# TRY IT:
After locating the line that contains "lime brick C14:C15" in the records below, write out exactly that line and each line after it through the one that contains "purple brick N3", and nothing else.

# INPUT FOR THIS TASK:
━━━━━━
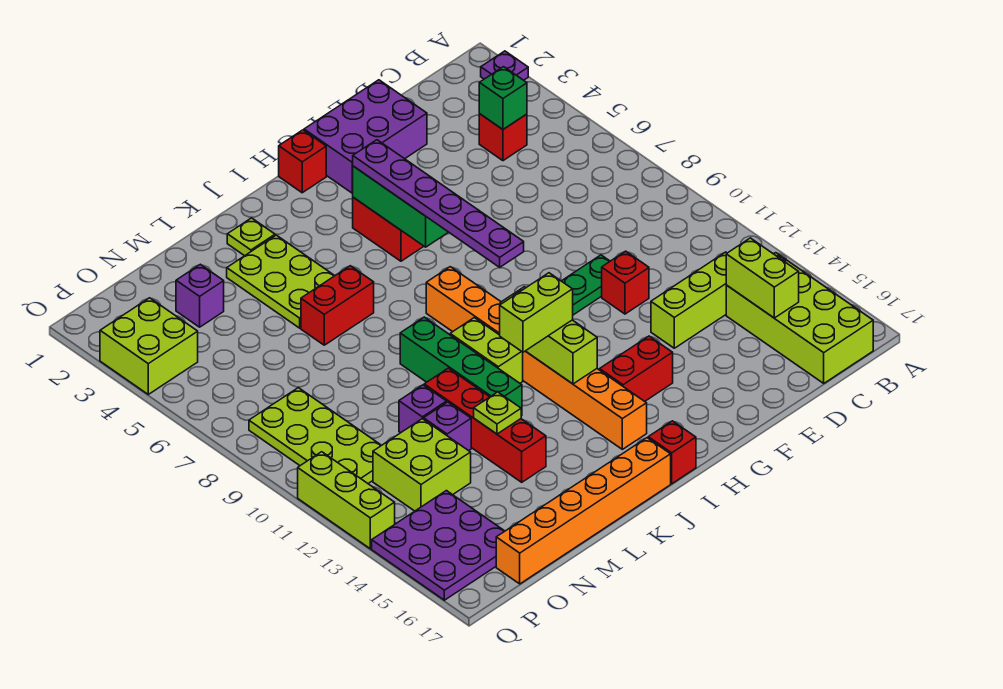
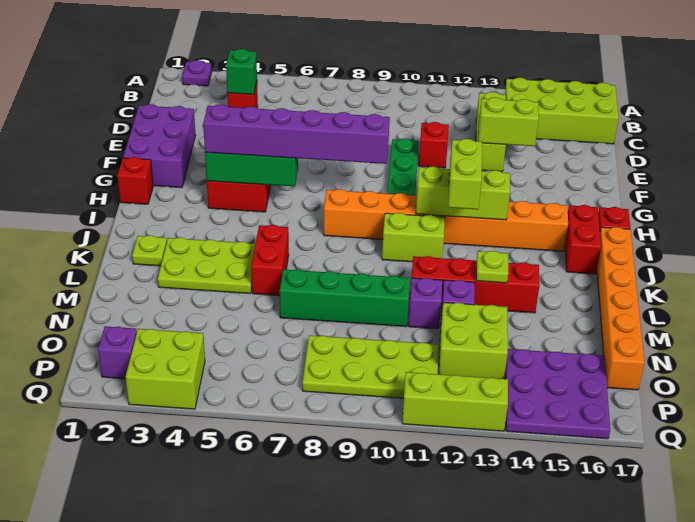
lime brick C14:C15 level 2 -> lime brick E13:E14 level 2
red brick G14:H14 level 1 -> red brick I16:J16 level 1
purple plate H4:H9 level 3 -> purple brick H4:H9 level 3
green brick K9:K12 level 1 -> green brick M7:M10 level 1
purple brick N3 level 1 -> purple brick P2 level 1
━━━━━━
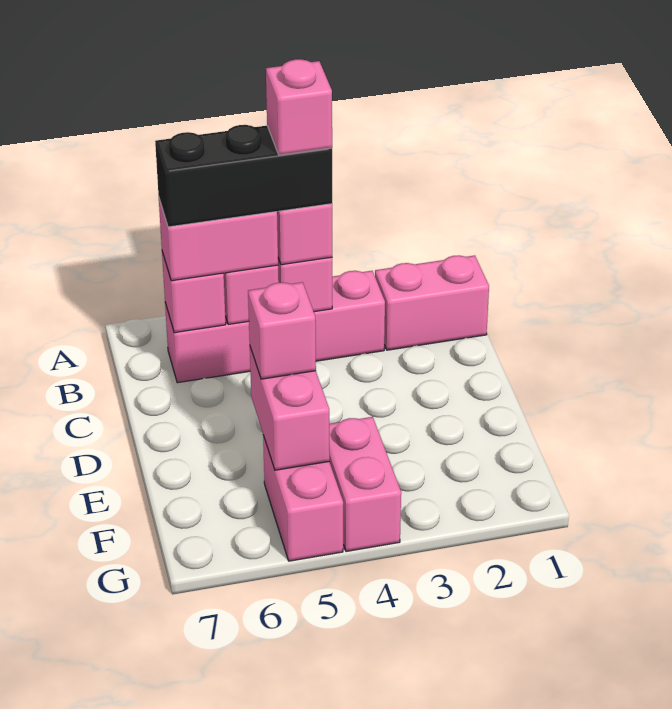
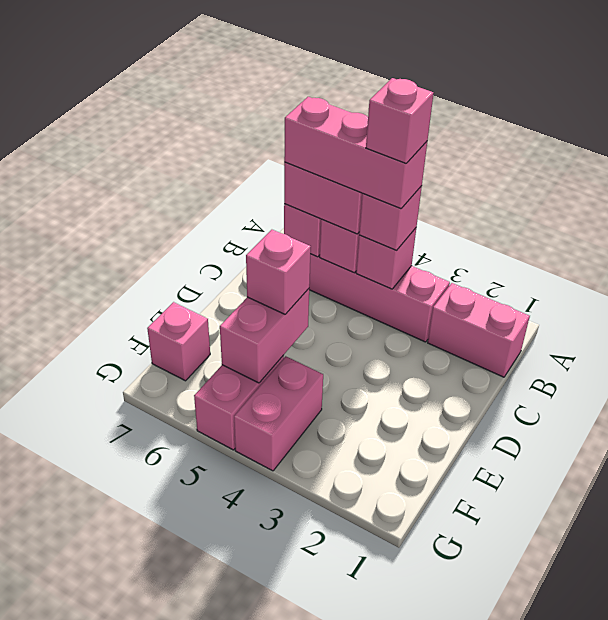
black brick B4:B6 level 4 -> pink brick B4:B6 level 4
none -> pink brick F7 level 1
━━━━━━
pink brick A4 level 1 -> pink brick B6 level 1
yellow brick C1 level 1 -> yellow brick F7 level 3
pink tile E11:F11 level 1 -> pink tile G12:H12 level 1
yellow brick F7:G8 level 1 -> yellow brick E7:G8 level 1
━━━━━━
# EXERCISE SOLUTION:
lime brick C14:C15 level 2 -> lime brick E13:E14 level 2
red brick G14:H14 level 1 -> red brick I16:J16 level 1
purple plate H4:H9 level 3 -> purple brick H4:H9 level 3
green brick K9:K12 level 1 -> green brick M7:M10 level 1
purple brick N3 level 1 -> purple brick P2 level 1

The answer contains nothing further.